§ **PROBLEM DESCRIPTION**
Please restate every entry exactly. Leave out the pictures.

(Saved entries)
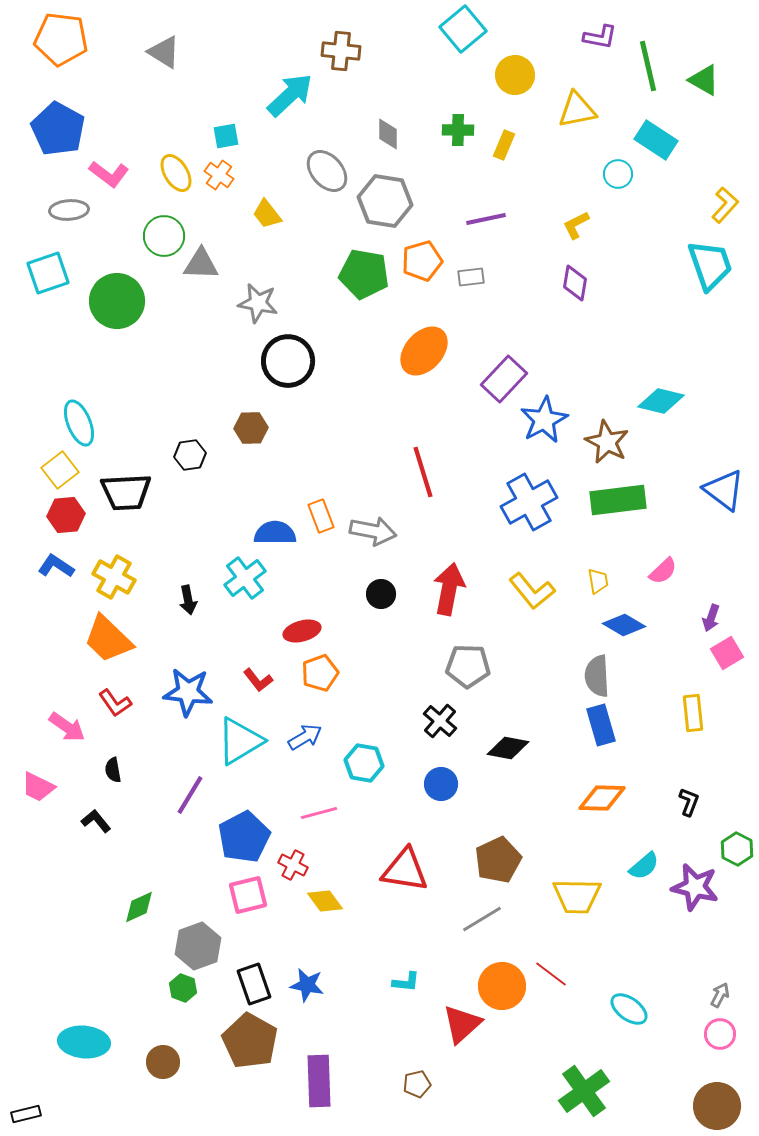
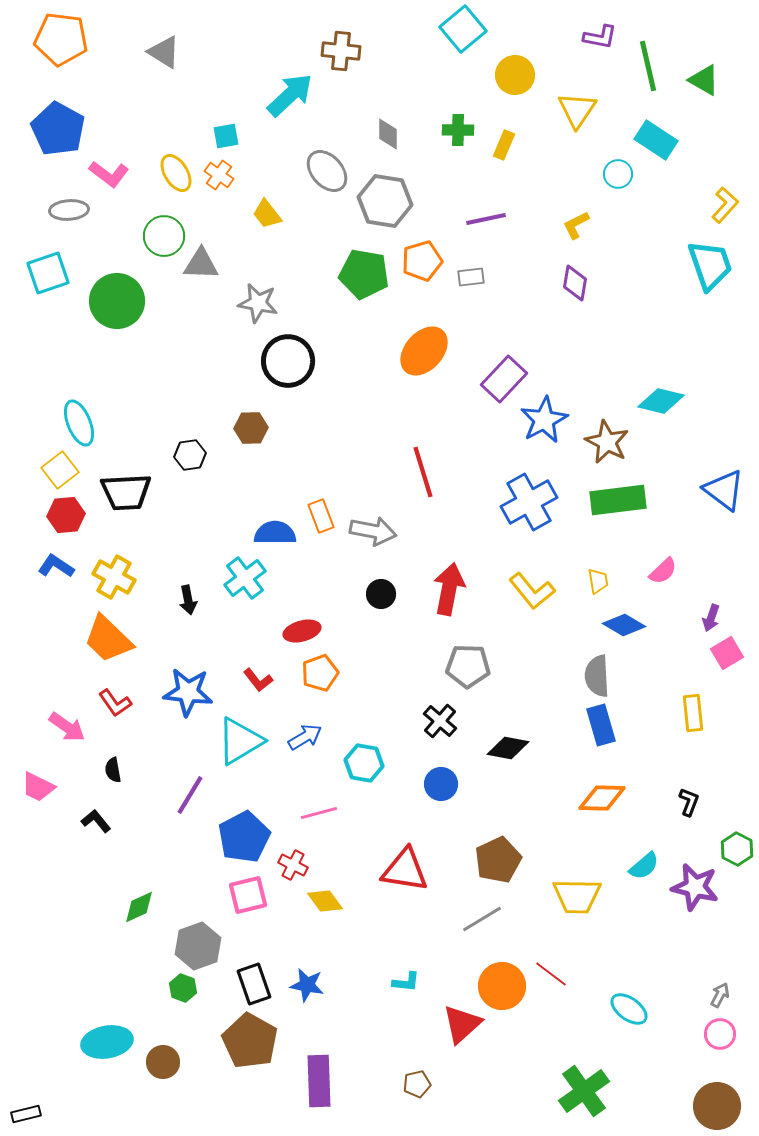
yellow triangle at (577, 110): rotated 45 degrees counterclockwise
cyan ellipse at (84, 1042): moved 23 px right; rotated 15 degrees counterclockwise
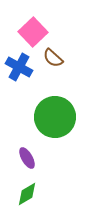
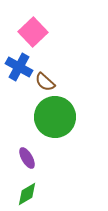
brown semicircle: moved 8 px left, 24 px down
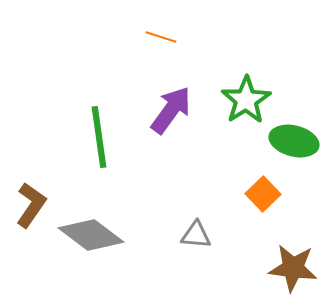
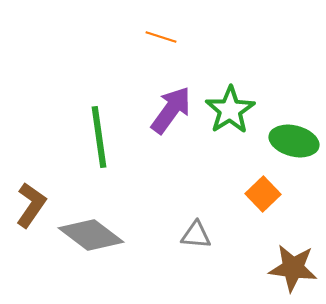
green star: moved 16 px left, 10 px down
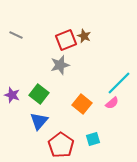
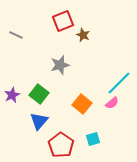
brown star: moved 1 px left, 1 px up
red square: moved 3 px left, 19 px up
purple star: rotated 28 degrees clockwise
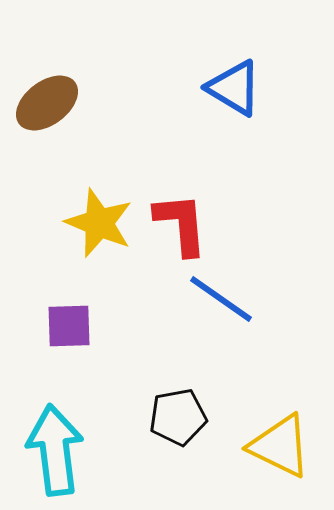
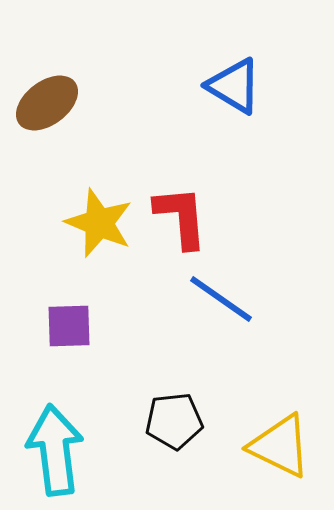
blue triangle: moved 2 px up
red L-shape: moved 7 px up
black pentagon: moved 4 px left, 4 px down; rotated 4 degrees clockwise
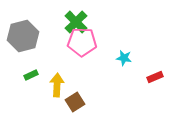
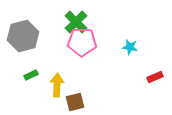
cyan star: moved 6 px right, 11 px up
brown square: rotated 18 degrees clockwise
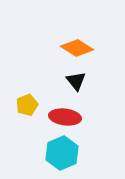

§ **RESPONSE TO THE EXERCISE**
yellow triangle at (577, 110): rotated 45 degrees counterclockwise
cyan ellipse at (84, 1042): moved 23 px right; rotated 15 degrees counterclockwise
brown semicircle: moved 8 px left, 24 px down
green star: moved 16 px left, 10 px down
brown star: moved 1 px left, 1 px up
red square: moved 3 px left, 19 px up
purple star: rotated 28 degrees clockwise
blue triangle: moved 2 px up
red L-shape: moved 7 px up
black pentagon: moved 4 px left, 4 px down; rotated 4 degrees clockwise
cyan star: moved 6 px right, 11 px up
brown square: rotated 18 degrees clockwise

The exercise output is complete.